Write out all the data verbatim. Skip images.

START Dataset content

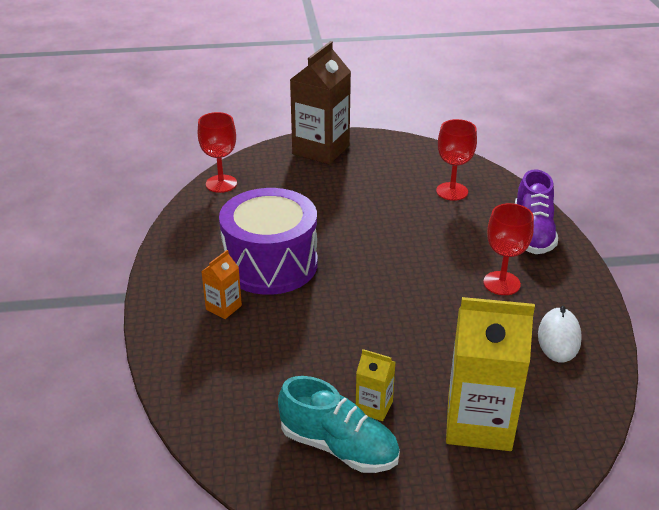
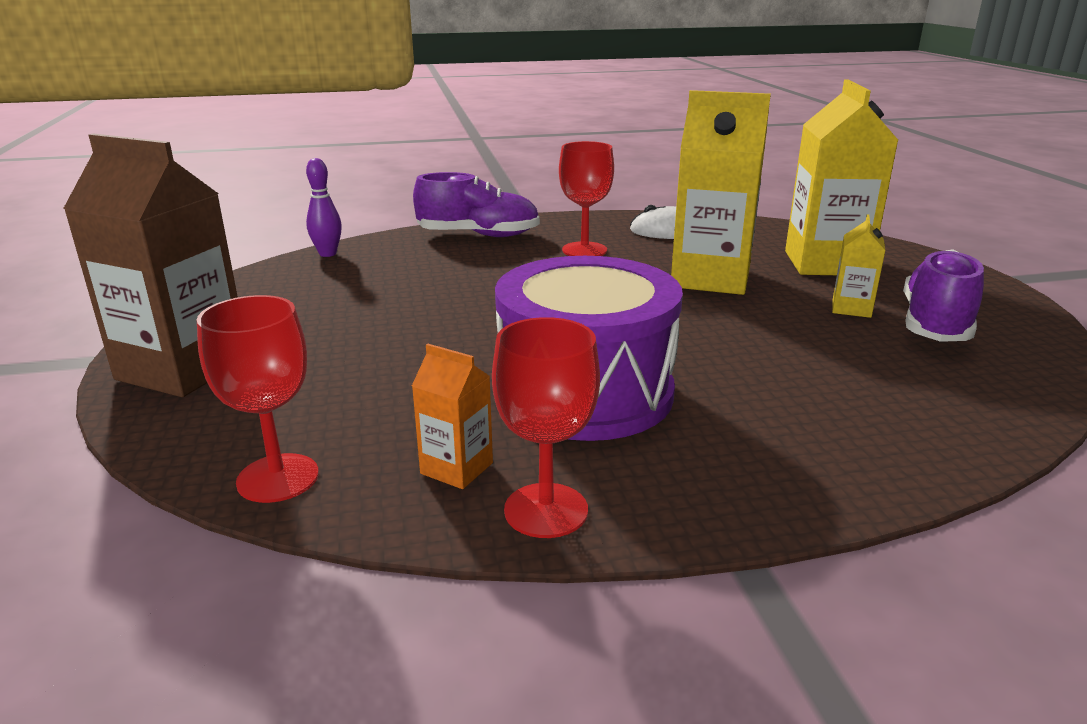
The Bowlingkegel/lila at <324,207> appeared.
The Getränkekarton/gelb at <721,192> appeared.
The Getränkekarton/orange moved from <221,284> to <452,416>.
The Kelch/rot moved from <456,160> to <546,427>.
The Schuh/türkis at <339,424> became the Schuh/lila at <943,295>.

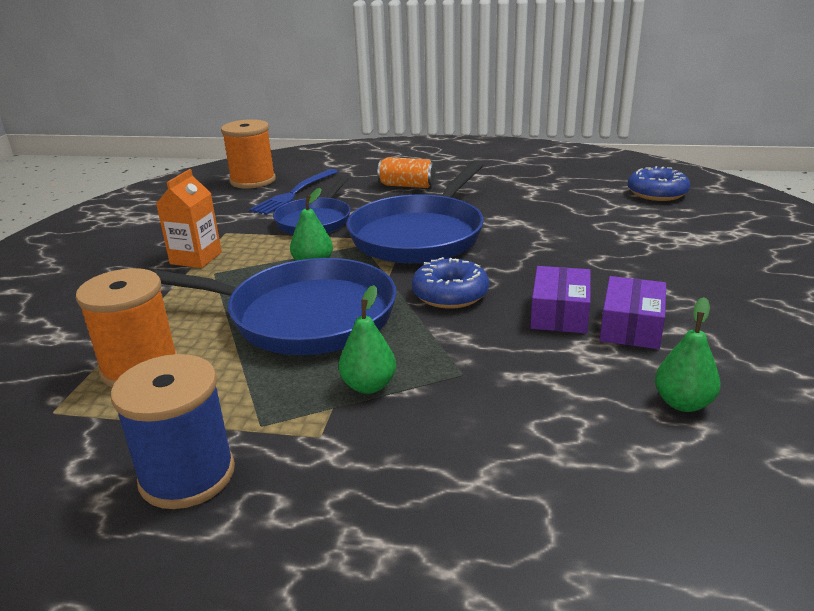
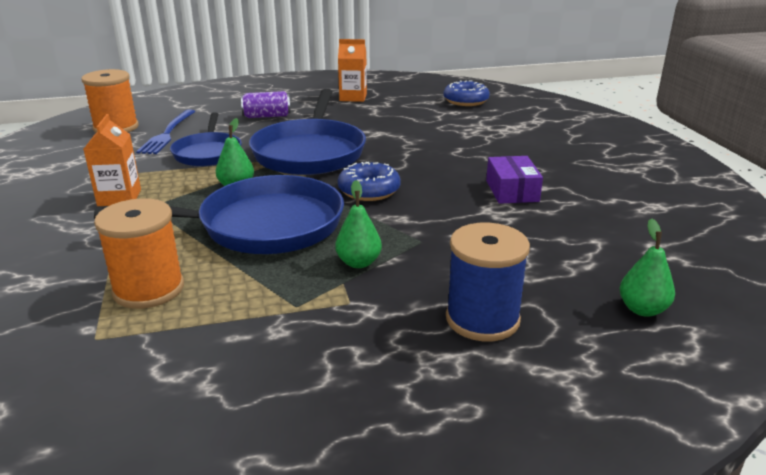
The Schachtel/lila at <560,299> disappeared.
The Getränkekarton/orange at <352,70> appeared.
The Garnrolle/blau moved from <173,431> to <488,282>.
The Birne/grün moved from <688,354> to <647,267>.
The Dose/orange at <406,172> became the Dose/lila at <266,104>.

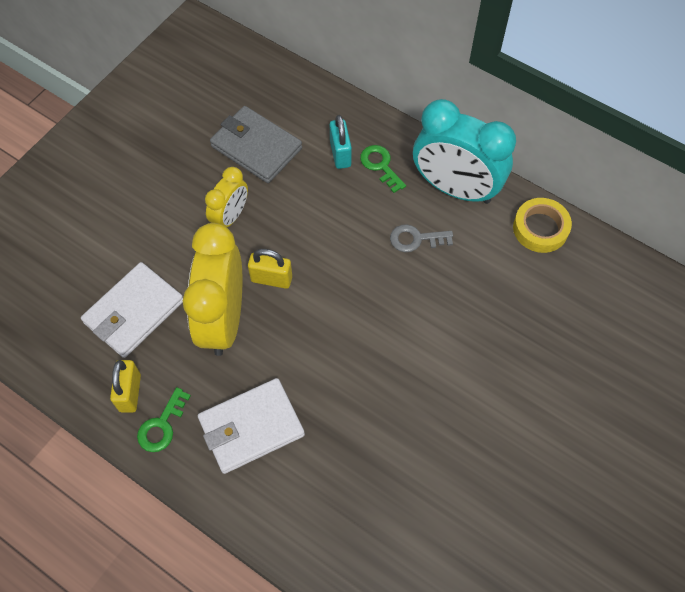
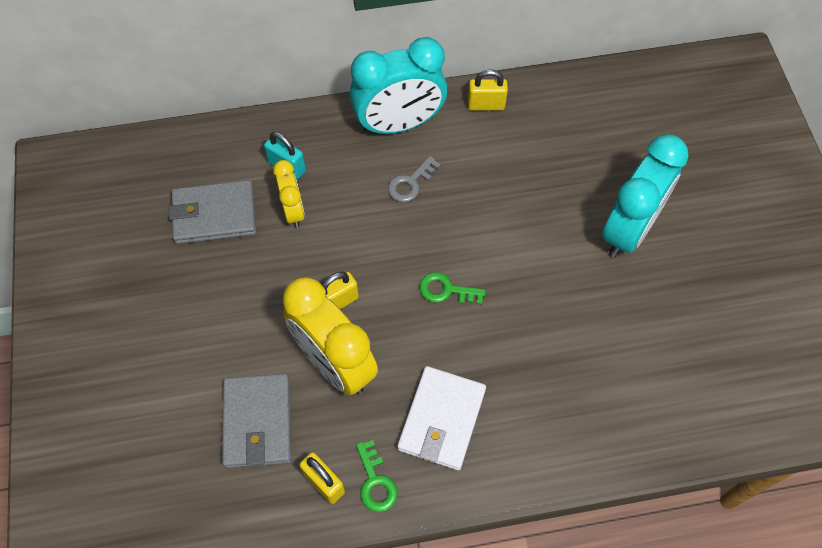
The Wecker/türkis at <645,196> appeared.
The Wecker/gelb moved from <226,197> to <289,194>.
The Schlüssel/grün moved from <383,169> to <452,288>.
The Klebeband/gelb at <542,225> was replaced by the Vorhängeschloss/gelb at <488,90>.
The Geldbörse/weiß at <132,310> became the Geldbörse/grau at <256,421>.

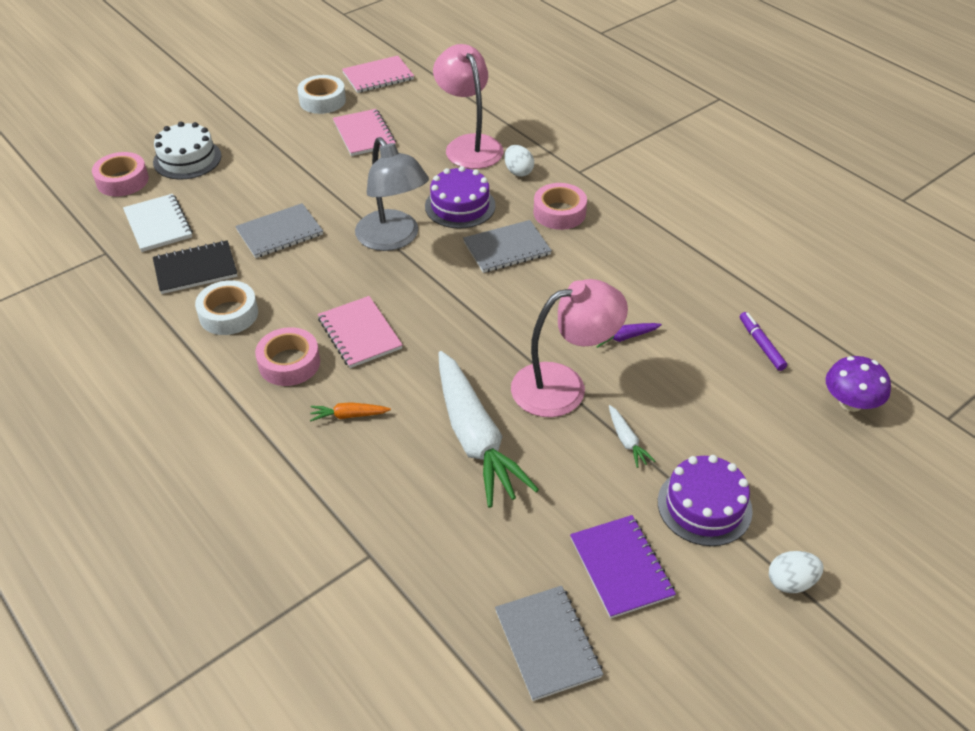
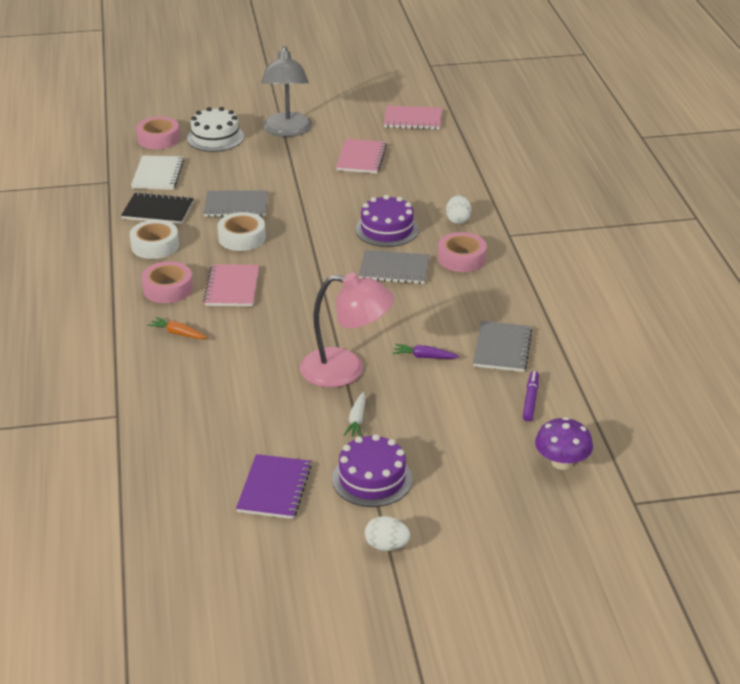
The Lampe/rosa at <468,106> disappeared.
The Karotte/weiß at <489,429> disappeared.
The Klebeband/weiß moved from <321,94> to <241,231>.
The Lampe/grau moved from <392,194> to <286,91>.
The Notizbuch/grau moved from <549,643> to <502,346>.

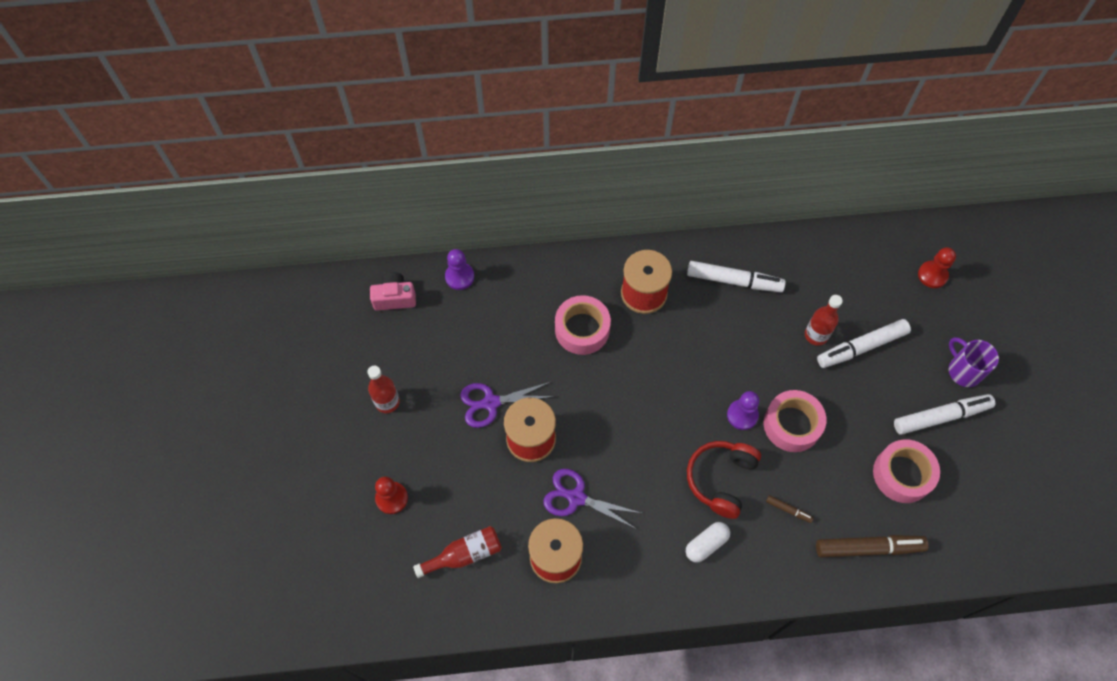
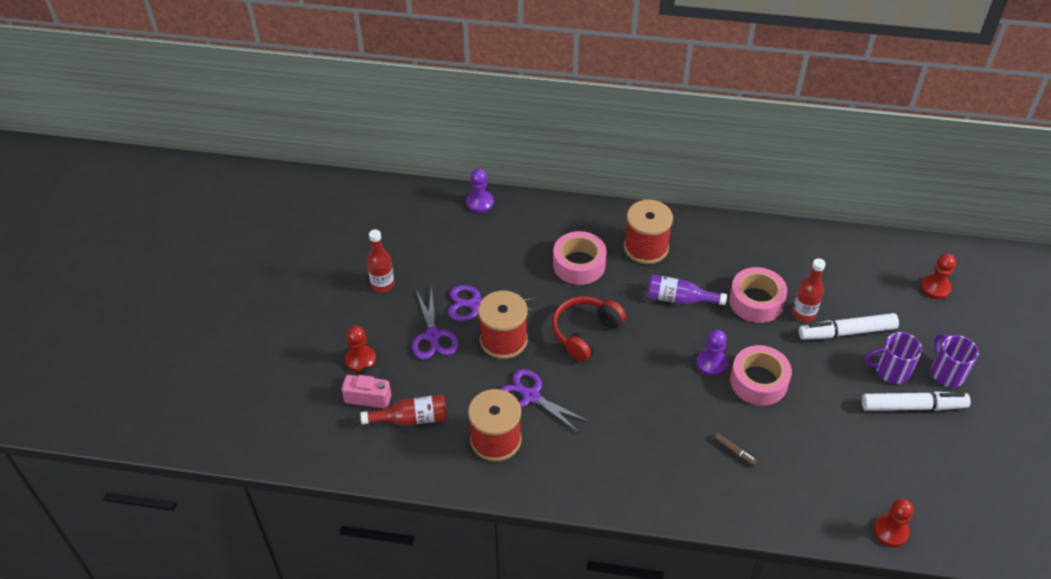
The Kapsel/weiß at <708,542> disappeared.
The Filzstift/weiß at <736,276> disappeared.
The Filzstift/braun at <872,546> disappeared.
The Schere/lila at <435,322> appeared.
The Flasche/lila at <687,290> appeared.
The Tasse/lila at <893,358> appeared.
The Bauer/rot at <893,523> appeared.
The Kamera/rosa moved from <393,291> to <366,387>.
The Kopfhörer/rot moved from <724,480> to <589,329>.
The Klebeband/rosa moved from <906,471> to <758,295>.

END Dataset content

Solution for this exercise:
The Bowlingkegel/lila at <324,207> appeared.
The Getränkekarton/gelb at <721,192> appeared.
The Getränkekarton/orange moved from <221,284> to <452,416>.
The Kelch/rot moved from <456,160> to <546,427>.
The Schuh/türkis at <339,424> became the Schuh/lila at <943,295>.

The Schachtel/lila at <560,299> disappeared.
The Getränkekarton/orange at <352,70> appeared.
The Garnrolle/blau moved from <173,431> to <488,282>.
The Birne/grün moved from <688,354> to <647,267>.
The Dose/orange at <406,172> became the Dose/lila at <266,104>.

The Wecker/türkis at <645,196> appeared.
The Wecker/gelb moved from <226,197> to <289,194>.
The Schlüssel/grün moved from <383,169> to <452,288>.
The Klebeband/gelb at <542,225> was replaced by the Vorhängeschloss/gelb at <488,90>.
The Geldbörse/weiß at <132,310> became the Geldbörse/grau at <256,421>.

The Lampe/rosa at <468,106> disappeared.
The Karotte/weiß at <489,429> disappeared.
The Klebeband/weiß moved from <321,94> to <241,231>.
The Lampe/grau moved from <392,194> to <286,91>.
The Notizbuch/grau moved from <549,643> to <502,346>.

The Kapsel/weiß at <708,542> disappeared.
The Filzstift/weiß at <736,276> disappeared.
The Filzstift/braun at <872,546> disappeared.
The Schere/lila at <435,322> appeared.
The Flasche/lila at <687,290> appeared.
The Tasse/lila at <893,358> appeared.
The Bauer/rot at <893,523> appeared.
The Kamera/rosa moved from <393,291> to <366,387>.
The Kopfhörer/rot moved from <724,480> to <589,329>.
The Klebeband/rosa moved from <906,471> to <758,295>.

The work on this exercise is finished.